_WORK REQUIRED_
Identify every line below that contains the string "tuplet", and copy each of those lines.

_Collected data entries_
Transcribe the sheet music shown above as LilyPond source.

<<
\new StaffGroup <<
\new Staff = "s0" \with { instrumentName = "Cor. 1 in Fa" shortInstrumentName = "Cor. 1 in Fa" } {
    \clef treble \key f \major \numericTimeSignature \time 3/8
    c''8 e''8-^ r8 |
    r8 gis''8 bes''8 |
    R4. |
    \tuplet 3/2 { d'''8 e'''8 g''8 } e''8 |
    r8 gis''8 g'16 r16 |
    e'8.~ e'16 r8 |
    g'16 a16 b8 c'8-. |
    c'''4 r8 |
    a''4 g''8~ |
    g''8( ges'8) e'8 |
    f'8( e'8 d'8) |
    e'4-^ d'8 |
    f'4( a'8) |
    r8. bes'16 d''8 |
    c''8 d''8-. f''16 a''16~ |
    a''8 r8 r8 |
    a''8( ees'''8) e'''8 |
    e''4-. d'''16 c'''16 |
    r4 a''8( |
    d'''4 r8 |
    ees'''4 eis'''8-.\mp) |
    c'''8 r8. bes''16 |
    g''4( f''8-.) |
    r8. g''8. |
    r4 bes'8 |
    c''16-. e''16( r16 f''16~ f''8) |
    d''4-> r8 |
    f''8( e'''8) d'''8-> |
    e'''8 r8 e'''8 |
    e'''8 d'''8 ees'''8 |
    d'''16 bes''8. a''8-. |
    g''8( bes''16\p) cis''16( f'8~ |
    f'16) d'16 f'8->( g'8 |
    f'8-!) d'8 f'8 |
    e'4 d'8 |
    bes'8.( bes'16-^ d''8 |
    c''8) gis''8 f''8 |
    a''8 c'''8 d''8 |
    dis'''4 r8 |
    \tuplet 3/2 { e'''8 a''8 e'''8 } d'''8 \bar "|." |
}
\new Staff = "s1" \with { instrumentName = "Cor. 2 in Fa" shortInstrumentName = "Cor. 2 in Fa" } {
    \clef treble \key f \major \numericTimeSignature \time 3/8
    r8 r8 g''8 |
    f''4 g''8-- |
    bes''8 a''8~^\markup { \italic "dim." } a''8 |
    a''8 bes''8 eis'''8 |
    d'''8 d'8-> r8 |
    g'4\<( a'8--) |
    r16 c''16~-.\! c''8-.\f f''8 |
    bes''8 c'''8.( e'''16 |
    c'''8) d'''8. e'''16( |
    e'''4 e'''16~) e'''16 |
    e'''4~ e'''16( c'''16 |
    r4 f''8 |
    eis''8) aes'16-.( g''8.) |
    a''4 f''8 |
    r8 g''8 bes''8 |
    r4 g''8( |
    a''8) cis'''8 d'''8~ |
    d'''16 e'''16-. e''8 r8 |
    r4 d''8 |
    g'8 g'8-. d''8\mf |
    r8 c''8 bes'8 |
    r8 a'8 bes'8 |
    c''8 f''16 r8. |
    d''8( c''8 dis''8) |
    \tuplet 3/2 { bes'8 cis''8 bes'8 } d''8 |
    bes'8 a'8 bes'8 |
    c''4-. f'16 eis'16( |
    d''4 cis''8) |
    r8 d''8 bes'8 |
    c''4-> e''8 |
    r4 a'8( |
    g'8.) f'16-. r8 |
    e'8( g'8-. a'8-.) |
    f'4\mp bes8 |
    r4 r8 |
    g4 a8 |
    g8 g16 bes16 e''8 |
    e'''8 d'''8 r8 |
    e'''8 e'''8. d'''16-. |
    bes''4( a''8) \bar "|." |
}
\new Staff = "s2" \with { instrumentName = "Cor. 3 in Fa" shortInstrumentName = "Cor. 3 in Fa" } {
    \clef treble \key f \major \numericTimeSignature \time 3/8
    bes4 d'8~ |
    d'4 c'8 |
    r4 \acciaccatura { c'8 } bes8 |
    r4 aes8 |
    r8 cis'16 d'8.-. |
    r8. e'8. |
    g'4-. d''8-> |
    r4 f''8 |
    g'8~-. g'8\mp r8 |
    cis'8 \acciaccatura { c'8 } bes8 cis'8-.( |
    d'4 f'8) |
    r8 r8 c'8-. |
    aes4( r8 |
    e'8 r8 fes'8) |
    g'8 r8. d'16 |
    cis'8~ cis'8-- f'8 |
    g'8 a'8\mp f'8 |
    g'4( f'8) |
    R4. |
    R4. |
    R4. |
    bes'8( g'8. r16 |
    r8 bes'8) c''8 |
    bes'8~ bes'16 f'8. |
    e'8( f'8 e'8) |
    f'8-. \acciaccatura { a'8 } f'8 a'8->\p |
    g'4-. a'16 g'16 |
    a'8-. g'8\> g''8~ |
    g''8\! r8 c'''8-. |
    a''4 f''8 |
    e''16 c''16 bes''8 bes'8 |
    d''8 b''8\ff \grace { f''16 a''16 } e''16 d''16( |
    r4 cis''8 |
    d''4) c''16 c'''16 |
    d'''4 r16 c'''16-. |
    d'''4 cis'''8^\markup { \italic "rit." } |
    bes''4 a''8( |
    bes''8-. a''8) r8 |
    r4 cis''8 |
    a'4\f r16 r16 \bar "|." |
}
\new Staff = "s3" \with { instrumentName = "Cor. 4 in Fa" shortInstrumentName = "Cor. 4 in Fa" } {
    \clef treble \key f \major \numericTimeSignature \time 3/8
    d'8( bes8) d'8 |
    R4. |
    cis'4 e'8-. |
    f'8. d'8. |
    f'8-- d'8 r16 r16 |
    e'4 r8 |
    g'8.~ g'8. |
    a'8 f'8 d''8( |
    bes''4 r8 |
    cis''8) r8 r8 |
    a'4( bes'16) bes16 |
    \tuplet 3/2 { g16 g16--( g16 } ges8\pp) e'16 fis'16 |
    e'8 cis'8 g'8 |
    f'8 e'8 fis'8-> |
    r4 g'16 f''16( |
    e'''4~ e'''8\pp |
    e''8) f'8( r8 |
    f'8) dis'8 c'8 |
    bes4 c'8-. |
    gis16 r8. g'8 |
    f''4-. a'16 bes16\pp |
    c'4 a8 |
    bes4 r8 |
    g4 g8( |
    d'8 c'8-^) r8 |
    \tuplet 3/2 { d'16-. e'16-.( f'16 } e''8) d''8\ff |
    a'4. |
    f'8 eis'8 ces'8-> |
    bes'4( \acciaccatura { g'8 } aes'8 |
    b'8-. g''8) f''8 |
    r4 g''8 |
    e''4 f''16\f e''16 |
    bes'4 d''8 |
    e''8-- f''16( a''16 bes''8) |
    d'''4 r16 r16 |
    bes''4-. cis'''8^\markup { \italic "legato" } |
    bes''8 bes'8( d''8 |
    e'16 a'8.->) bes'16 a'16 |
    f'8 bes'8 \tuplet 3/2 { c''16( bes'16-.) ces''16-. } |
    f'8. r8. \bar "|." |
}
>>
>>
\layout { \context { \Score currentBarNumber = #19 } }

_TASK RESPONSE_
    \tuplet 3/2 { d'''8 e'''8 g''8 } e''8 |
    \tuplet 3/2 { e'''8 a''8 e'''8 } d'''8 \bar "|." |
    \tuplet 3/2 { bes'8 cis''8 bes'8 } d''8 |
    \tuplet 3/2 { g16 g16--( g16 } ges8\pp) e'16 fis'16 |
    \tuplet 3/2 { d'16-. e'16-.( f'16 } e''8) d''8\ff |
    f'8 bes'8 \tuplet 3/2 { c''16( bes'16-.) ces''16-. } |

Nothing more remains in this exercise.